> [Work instructions]: The records that appear below are to be restated word for word.

———

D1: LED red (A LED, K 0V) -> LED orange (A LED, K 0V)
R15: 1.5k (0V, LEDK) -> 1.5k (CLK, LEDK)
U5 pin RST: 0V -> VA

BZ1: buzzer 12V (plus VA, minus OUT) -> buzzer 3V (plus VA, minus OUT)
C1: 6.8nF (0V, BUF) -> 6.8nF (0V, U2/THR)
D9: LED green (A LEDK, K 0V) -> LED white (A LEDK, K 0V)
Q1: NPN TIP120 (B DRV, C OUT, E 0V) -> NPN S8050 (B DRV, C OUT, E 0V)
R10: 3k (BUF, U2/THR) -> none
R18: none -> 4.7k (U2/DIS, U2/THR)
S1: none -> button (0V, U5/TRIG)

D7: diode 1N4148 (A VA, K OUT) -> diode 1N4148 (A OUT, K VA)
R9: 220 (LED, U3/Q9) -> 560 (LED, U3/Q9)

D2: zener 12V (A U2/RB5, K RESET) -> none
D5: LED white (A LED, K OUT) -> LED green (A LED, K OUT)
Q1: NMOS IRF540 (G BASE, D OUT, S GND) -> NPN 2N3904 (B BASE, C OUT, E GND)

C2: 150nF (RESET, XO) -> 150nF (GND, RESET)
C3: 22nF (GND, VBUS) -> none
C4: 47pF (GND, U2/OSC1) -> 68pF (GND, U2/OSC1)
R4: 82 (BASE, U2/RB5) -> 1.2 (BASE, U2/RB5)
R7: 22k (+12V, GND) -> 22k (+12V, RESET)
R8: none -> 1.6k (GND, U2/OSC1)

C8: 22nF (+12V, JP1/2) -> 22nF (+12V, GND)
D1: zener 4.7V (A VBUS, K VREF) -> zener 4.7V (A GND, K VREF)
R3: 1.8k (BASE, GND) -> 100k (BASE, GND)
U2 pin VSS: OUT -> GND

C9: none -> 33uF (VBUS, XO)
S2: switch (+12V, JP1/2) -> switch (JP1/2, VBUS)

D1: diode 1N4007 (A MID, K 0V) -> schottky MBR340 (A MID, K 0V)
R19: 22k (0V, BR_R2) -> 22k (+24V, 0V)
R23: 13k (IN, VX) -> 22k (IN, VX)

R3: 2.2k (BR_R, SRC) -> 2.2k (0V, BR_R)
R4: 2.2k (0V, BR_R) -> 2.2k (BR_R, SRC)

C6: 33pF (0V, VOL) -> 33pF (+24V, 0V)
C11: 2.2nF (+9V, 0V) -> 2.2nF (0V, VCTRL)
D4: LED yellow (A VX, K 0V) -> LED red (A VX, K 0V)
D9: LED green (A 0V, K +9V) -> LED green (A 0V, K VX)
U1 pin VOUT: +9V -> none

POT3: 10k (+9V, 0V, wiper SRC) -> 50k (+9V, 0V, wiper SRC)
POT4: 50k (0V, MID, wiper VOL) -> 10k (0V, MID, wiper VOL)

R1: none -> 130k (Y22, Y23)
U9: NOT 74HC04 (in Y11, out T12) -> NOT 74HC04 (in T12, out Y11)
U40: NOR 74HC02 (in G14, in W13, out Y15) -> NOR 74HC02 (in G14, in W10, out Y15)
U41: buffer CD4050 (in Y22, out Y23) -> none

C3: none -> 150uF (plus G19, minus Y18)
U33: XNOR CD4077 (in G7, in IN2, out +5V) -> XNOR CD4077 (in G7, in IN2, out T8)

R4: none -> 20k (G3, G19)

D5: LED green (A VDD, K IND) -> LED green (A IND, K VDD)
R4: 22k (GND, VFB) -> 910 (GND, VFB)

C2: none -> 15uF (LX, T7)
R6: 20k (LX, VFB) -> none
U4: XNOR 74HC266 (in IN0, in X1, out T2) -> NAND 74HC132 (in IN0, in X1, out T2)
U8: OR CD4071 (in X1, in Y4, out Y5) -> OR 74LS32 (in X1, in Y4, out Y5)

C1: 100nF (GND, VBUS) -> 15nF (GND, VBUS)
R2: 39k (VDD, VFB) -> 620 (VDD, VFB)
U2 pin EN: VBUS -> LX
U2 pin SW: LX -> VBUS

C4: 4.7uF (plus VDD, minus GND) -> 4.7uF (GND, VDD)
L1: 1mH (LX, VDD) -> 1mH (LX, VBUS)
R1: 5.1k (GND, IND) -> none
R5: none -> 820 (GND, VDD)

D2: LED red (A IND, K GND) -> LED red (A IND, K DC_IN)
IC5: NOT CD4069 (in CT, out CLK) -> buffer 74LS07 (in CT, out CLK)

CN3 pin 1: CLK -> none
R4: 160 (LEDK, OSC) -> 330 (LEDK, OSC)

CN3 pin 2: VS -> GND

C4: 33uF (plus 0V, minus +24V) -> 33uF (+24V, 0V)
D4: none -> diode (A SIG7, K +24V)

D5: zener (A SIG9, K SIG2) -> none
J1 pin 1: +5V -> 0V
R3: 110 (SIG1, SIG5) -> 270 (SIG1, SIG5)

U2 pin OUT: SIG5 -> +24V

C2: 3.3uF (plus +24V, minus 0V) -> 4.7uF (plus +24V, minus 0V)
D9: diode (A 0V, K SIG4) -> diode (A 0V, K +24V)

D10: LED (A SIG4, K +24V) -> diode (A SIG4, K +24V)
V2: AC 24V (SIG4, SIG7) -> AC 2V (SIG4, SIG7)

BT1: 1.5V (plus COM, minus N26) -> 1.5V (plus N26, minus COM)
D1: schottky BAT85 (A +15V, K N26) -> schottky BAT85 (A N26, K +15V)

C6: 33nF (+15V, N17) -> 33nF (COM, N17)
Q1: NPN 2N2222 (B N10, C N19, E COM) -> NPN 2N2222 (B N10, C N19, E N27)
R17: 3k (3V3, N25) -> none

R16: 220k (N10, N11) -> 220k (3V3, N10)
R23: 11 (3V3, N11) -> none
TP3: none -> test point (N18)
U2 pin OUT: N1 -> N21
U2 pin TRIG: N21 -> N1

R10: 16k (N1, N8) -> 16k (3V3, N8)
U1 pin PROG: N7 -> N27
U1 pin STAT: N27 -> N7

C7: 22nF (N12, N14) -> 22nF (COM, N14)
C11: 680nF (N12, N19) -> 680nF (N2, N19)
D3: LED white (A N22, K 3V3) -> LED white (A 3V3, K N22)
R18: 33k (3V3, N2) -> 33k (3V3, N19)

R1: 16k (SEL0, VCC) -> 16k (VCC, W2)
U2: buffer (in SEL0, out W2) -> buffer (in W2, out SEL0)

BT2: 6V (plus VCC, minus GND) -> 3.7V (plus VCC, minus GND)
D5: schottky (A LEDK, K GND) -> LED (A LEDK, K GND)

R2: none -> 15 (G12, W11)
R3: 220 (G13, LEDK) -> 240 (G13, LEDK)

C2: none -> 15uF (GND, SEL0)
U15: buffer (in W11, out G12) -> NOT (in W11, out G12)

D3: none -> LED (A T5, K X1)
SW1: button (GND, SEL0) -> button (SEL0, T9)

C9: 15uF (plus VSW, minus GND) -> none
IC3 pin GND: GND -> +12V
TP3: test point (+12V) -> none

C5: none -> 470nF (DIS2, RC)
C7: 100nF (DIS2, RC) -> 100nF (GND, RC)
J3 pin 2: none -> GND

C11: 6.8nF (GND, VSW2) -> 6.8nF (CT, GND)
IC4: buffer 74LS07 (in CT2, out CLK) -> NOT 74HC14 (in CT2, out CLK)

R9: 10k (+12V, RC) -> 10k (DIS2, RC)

———

> [Result of this exercise]:
D1: LED red (A LED, K 0V) -> LED orange (A LED, K 0V)
R15: 1.5k (0V, LEDK) -> 1.5k (CLK, LEDK)
U5 pin RST: 0V -> VA

BZ1: buzzer 12V (plus VA, minus OUT) -> buzzer 3V (plus VA, minus OUT)
C1: 6.8nF (0V, BUF) -> 6.8nF (0V, U2/THR)
D9: LED green (A LEDK, K 0V) -> LED white (A LEDK, K 0V)
Q1: NPN TIP120 (B DRV, C OUT, E 0V) -> NPN S8050 (B DRV, C OUT, E 0V)
R10: 3k (BUF, U2/THR) -> none
R18: none -> 4.7k (U2/DIS, U2/THR)
S1: none -> button (0V, U5/TRIG)

D7: diode 1N4148 (A VA, K OUT) -> diode 1N4148 (A OUT, K VA)
R9: 220 (LED, U3/Q9) -> 560 (LED, U3/Q9)

D2: zener 12V (A U2/RB5, K RESET) -> none
D5: LED white (A LED, K OUT) -> LED green (A LED, K OUT)
Q1: NMOS IRF540 (G BASE, D OUT, S GND) -> NPN 2N3904 (B BASE, C OUT, E GND)

C2: 150nF (RESET, XO) -> 150nF (GND, RESET)
C3: 22nF (GND, VBUS) -> none
C4: 47pF (GND, U2/OSC1) -> 68pF (GND, U2/OSC1)
R4: 82 (BASE, U2/RB5) -> 1.2 (BASE, U2/RB5)
R7: 22k (+12V, GND) -> 22k (+12V, RESET)
R8: none -> 1.6k (GND, U2/OSC1)

C8: 22nF (+12V, JP1/2) -> 22nF (+12V, GND)
D1: zener 4.7V (A VBUS, K VREF) -> zener 4.7V (A GND, K VREF)
R3: 1.8k (BASE, GND) -> 100k (BASE, GND)
U2 pin VSS: OUT -> GND

C9: none -> 33uF (VBUS, XO)
S2: switch (+12V, JP1/2) -> switch (JP1/2, VBUS)

D1: diode 1N4007 (A MID, K 0V) -> schottky MBR340 (A MID, K 0V)
R19: 22k (0V, BR_R2) -> 22k (+24V, 0V)
R23: 13k (IN, VX) -> 22k (IN, VX)

R3: 2.2k (BR_R, SRC) -> 2.2k (0V, BR_R)
R4: 2.2k (0V, BR_R) -> 2.2k (BR_R, SRC)

C6: 33pF (0V, VOL) -> 33pF (+24V, 0V)
C11: 2.2nF (+9V, 0V) -> 2.2nF (0V, VCTRL)
D4: LED yellow (A VX, K 0V) -> LED red (A VX, K 0V)
D9: LED green (A 0V, K +9V) -> LED green (A 0V, K VX)
U1 pin VOUT: +9V -> none

POT3: 10k (+9V, 0V, wiper SRC) -> 50k (+9V, 0V, wiper SRC)
POT4: 50k (0V, MID, wiper VOL) -> 10k (0V, MID, wiper VOL)

R1: none -> 130k (Y22, Y23)
U9: NOT 74HC04 (in Y11, out T12) -> NOT 74HC04 (in T12, out Y11)
U40: NOR 74HC02 (in G14, in W13, out Y15) -> NOR 74HC02 (in G14, in W10, out Y15)
U41: buffer CD4050 (in Y22, out Y23) -> none

C3: none -> 150uF (plus G19, minus Y18)
U33: XNOR CD4077 (in G7, in IN2, out +5V) -> XNOR CD4077 (in G7, in IN2, out T8)

R4: none -> 20k (G3, G19)

D5: LED green (A VDD, K IND) -> LED green (A IND, K VDD)
R4: 22k (GND, VFB) -> 910 (GND, VFB)

C2: none -> 15uF (LX, T7)
R6: 20k (LX, VFB) -> none
U4: XNOR 74HC266 (in IN0, in X1, out T2) -> NAND 74HC132 (in IN0, in X1, out T2)
U8: OR CD4071 (in X1, in Y4, out Y5) -> OR 74LS32 (in X1, in Y4, out Y5)

C1: 100nF (GND, VBUS) -> 15nF (GND, VBUS)
R2: 39k (VDD, VFB) -> 620 (VDD, VFB)
U2 pin EN: VBUS -> LX
U2 pin SW: LX -> VBUS

C4: 4.7uF (plus VDD, minus GND) -> 4.7uF (GND, VDD)
L1: 1mH (LX, VDD) -> 1mH (LX, VBUS)
R1: 5.1k (GND, IND) -> none
R5: none -> 820 (GND, VDD)

D2: LED red (A IND, K GND) -> LED red (A IND, K DC_IN)
IC5: NOT CD4069 (in CT, out CLK) -> buffer 74LS07 (in CT, out CLK)

CN3 pin 1: CLK -> none
R4: 160 (LEDK, OSC) -> 330 (LEDK, OSC)

CN3 pin 2: VS -> GND

C4: 33uF (plus 0V, minus +24V) -> 33uF (+24V, 0V)
D4: none -> diode (A SIG7, K +24V)

D5: zener (A SIG9, K SIG2) -> none
J1 pin 1: +5V -> 0V
R3: 110 (SIG1, SIG5) -> 270 (SIG1, SIG5)

U2 pin OUT: SIG5 -> +24V

C2: 3.3uF (plus +24V, minus 0V) -> 4.7uF (plus +24V, minus 0V)
D9: diode (A 0V, K SIG4) -> diode (A 0V, K +24V)

D10: LED (A SIG4, K +24V) -> diode (A SIG4, K +24V)
V2: AC 24V (SIG4, SIG7) -> AC 2V (SIG4, SIG7)

BT1: 1.5V (plus COM, minus N26) -> 1.5V (plus N26, minus COM)
D1: schottky BAT85 (A +15V, K N26) -> schottky BAT85 (A N26, K +15V)

C6: 33nF (+15V, N17) -> 33nF (COM, N17)
Q1: NPN 2N2222 (B N10, C N19, E COM) -> NPN 2N2222 (B N10, C N19, E N27)
R17: 3k (3V3, N25) -> none

R16: 220k (N10, N11) -> 220k (3V3, N10)
R23: 11 (3V3, N11) -> none
TP3: none -> test point (N18)
U2 pin OUT: N1 -> N21
U2 pin TRIG: N21 -> N1

R10: 16k (N1, N8) -> 16k (3V3, N8)
U1 pin PROG: N7 -> N27
U1 pin STAT: N27 -> N7

C7: 22nF (N12, N14) -> 22nF (COM, N14)
C11: 680nF (N12, N19) -> 680nF (N2, N19)
D3: LED white (A N22, K 3V3) -> LED white (A 3V3, K N22)
R18: 33k (3V3, N2) -> 33k (3V3, N19)

R1: 16k (SEL0, VCC) -> 16k (VCC, W2)
U2: buffer (in SEL0, out W2) -> buffer (in W2, out SEL0)

BT2: 6V (plus VCC, minus GND) -> 3.7V (plus VCC, minus GND)
D5: schottky (A LEDK, K GND) -> LED (A LEDK, K GND)

R2: none -> 15 (G12, W11)
R3: 220 (G13, LEDK) -> 240 (G13, LEDK)

C2: none -> 15uF (GND, SEL0)
U15: buffer (in W11, out G12) -> NOT (in W11, out G12)

D3: none -> LED (A T5, K X1)
SW1: button (GND, SEL0) -> button (SEL0, T9)

C9: 15uF (plus VSW, minus GND) -> none
IC3 pin GND: GND -> +12V
TP3: test point (+12V) -> none

C5: none -> 470nF (DIS2, RC)
C7: 100nF (DIS2, RC) -> 100nF (GND, RC)
J3 pin 2: none -> GND

C11: 6.8nF (GND, VSW2) -> 6.8nF (CT, GND)
IC4: buffer 74LS07 (in CT2, out CLK) -> NOT 74HC14 (in CT2, out CLK)

R9: 10k (+12V, RC) -> 10k (DIS2, RC)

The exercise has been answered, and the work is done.